What the task requires =>
Starting at the line that holds "C2: 100nF (+12V, GND) -> 4.7uF (+12V, GND)", copy every line exactly through the end of the data, and no others.

Extracted records
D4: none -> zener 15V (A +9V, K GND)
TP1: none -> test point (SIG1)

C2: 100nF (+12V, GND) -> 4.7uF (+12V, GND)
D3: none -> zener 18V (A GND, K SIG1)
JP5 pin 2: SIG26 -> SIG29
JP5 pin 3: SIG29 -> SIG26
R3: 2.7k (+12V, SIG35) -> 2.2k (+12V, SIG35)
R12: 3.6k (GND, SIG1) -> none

Exercise result =>
C2: 100nF (+12V, GND) -> 4.7uF (+12V, GND)
D3: none -> zener 18V (A GND, K SIG1)
JP5 pin 2: SIG26 -> SIG29
JP5 pin 3: SIG29 -> SIG26
R3: 2.7k (+12V, SIG35) -> 2.2k (+12V, SIG35)
R12: 3.6k (GND, SIG1) -> none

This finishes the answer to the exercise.